TASK DESCRIPTION = Write out exactly the lines below from the one containing "L201: 22uH (N6, N11) -> 22uH (N6, VS)" to the last, both ends kept, and nothing more; skip all pictures.

[Data excerpts]
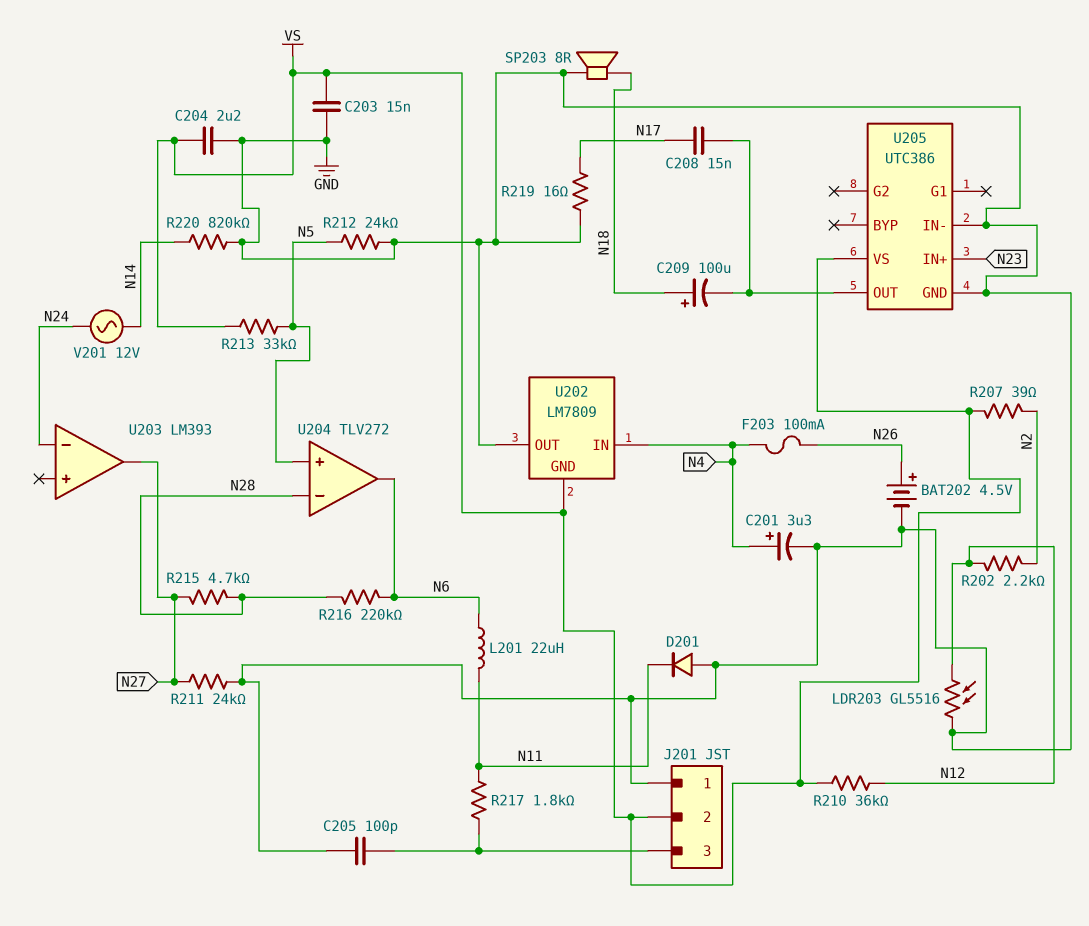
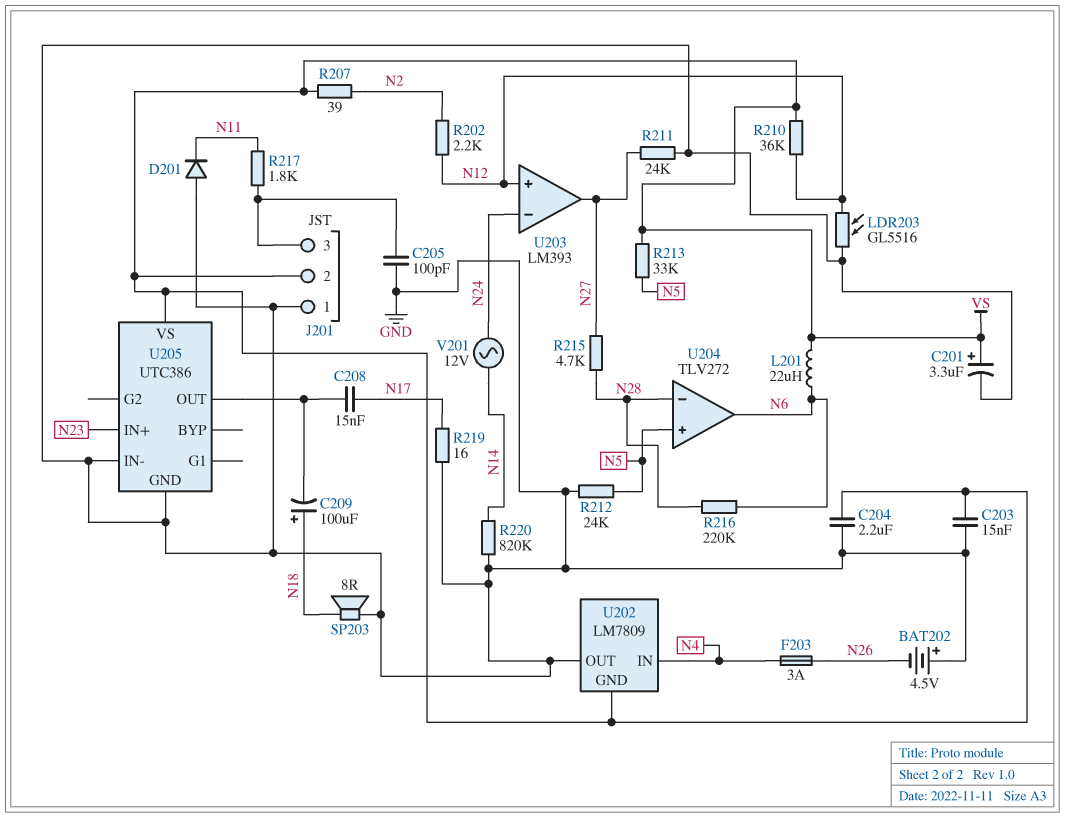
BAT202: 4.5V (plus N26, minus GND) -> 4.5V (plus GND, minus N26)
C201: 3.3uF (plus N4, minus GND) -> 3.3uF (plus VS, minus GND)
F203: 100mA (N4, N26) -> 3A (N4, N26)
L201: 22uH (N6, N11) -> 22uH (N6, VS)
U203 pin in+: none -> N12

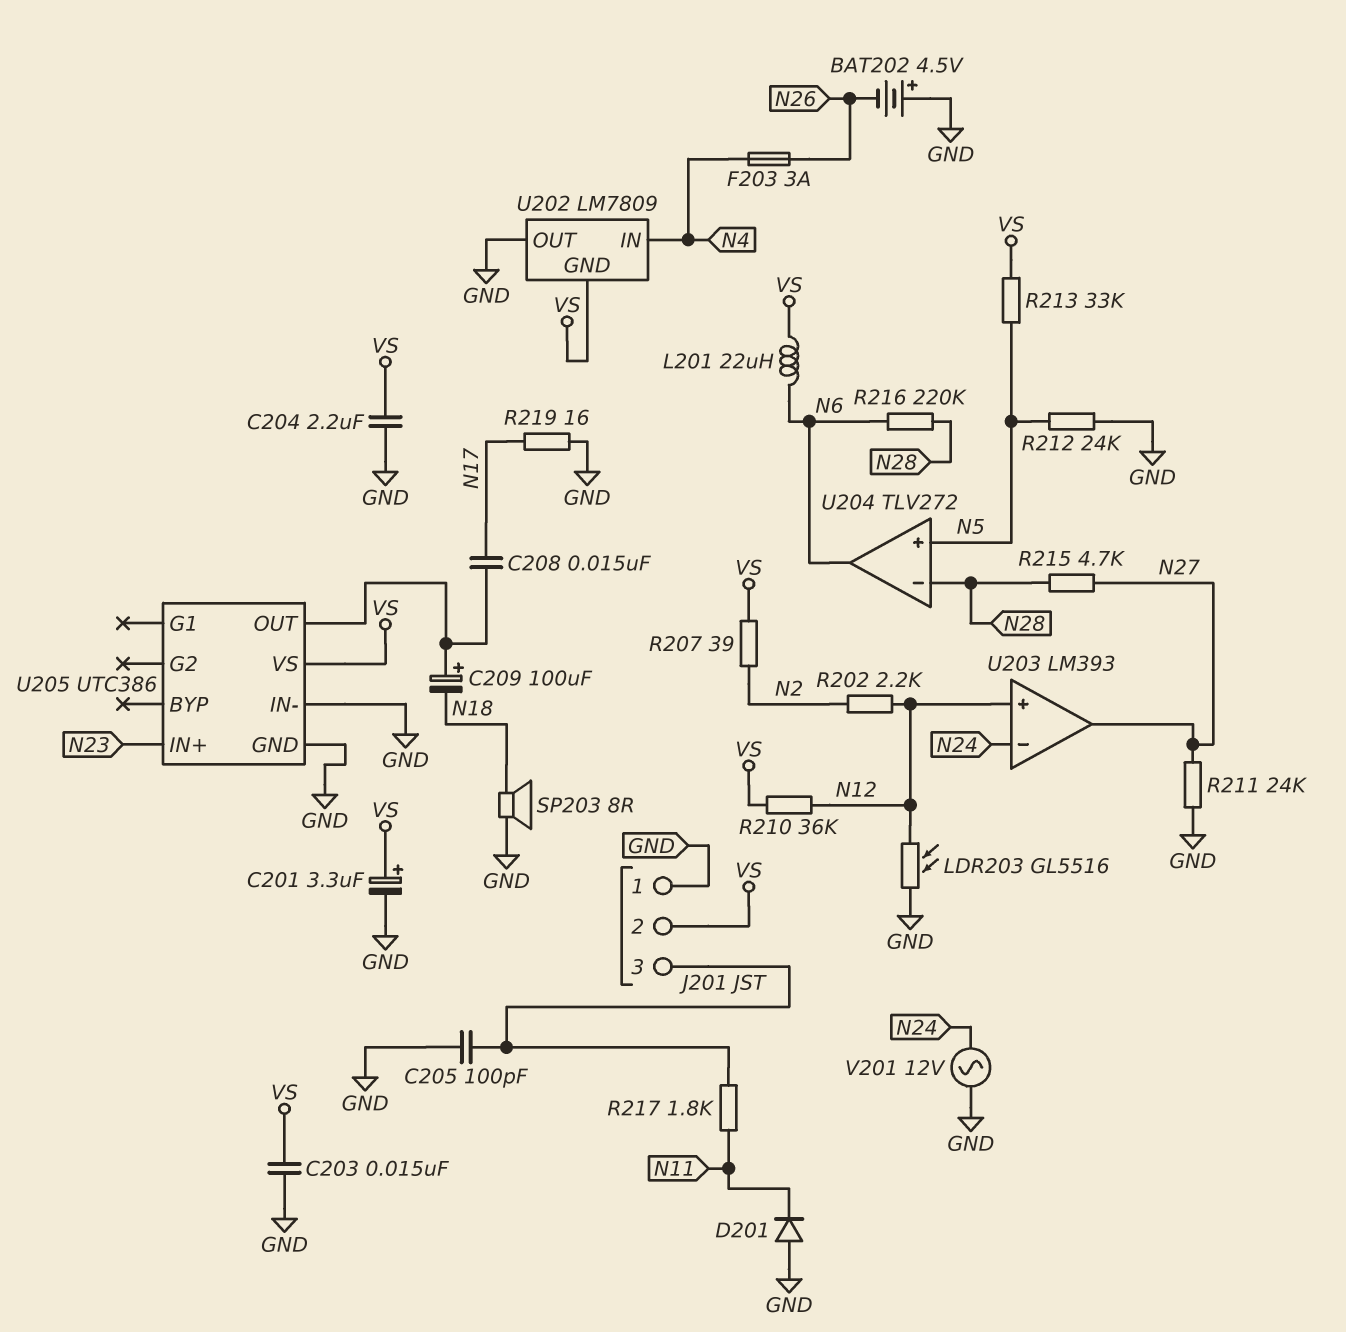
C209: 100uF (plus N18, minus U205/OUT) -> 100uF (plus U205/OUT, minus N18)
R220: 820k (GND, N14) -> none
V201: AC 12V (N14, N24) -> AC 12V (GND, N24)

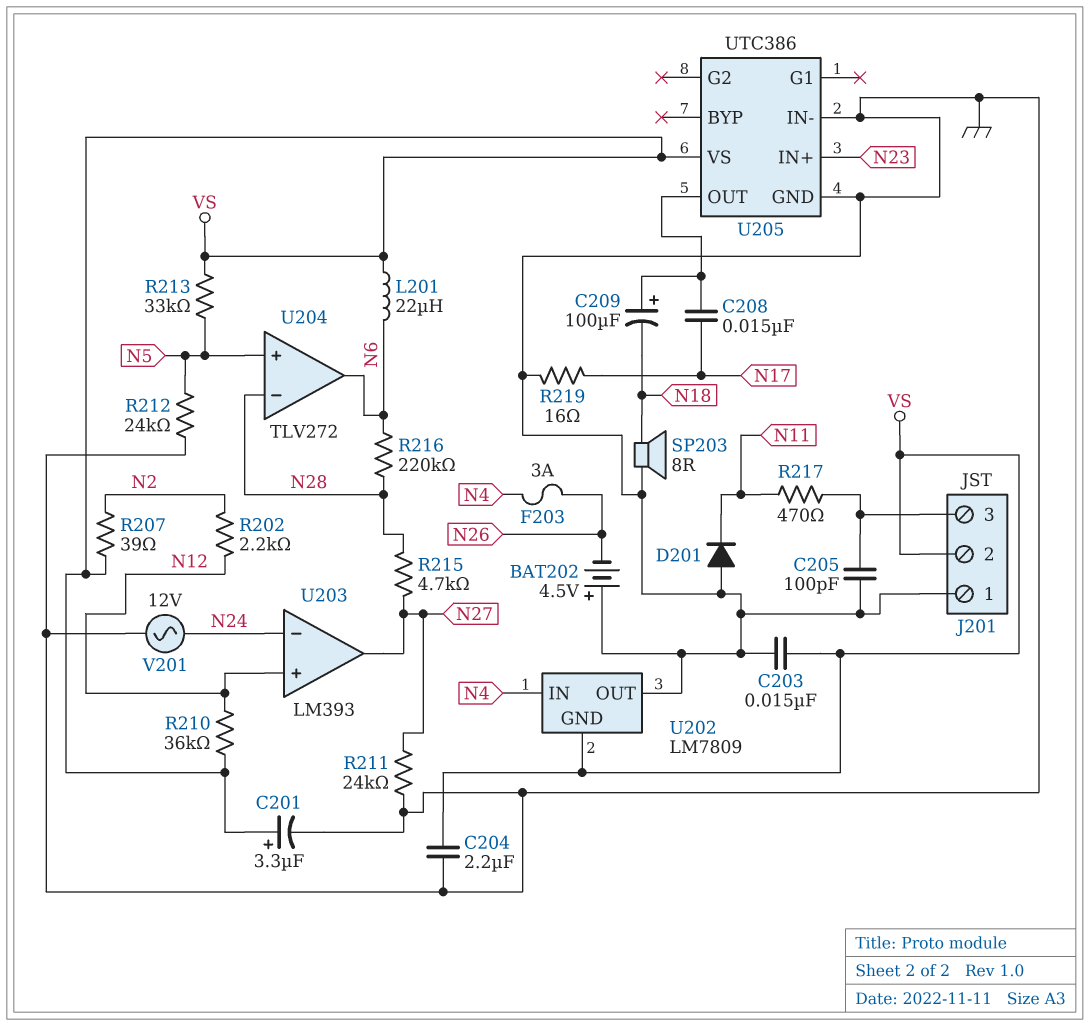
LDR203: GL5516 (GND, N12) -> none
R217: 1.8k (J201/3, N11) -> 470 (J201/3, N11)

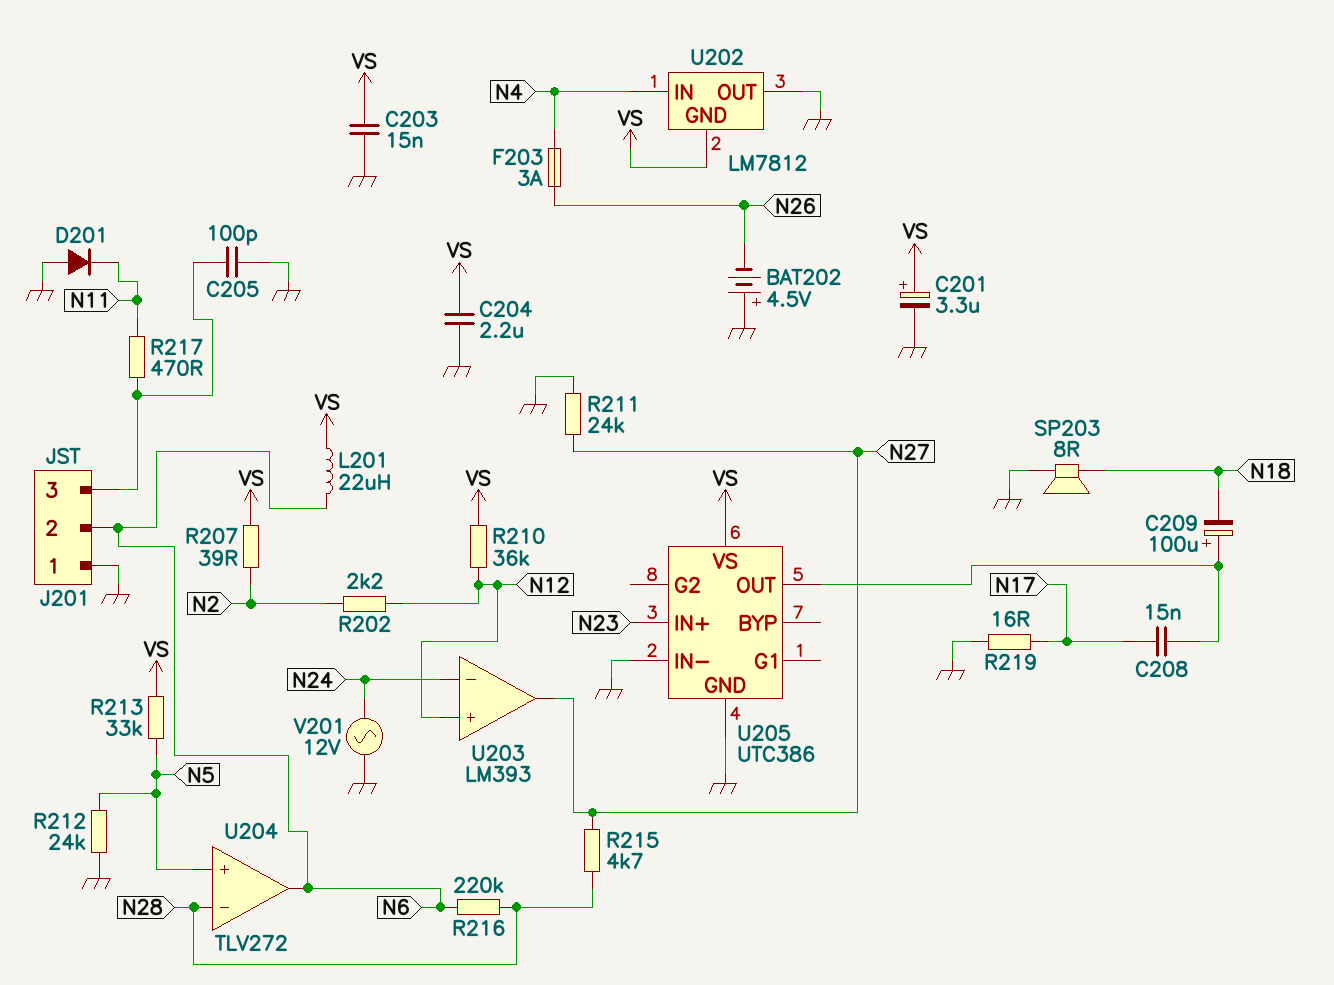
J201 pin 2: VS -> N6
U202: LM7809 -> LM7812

EXERCISE RESULT =
L201: 22uH (N6, N11) -> 22uH (N6, VS)
U203 pin in+: none -> N12

C209: 100uF (plus N18, minus U205/OUT) -> 100uF (plus U205/OUT, minus N18)
R220: 820k (GND, N14) -> none
V201: AC 12V (N14, N24) -> AC 12V (GND, N24)

LDR203: GL5516 (GND, N12) -> none
R217: 1.8k (J201/3, N11) -> 470 (J201/3, N11)

J201 pin 2: VS -> N6
U202: LM7809 -> LM7812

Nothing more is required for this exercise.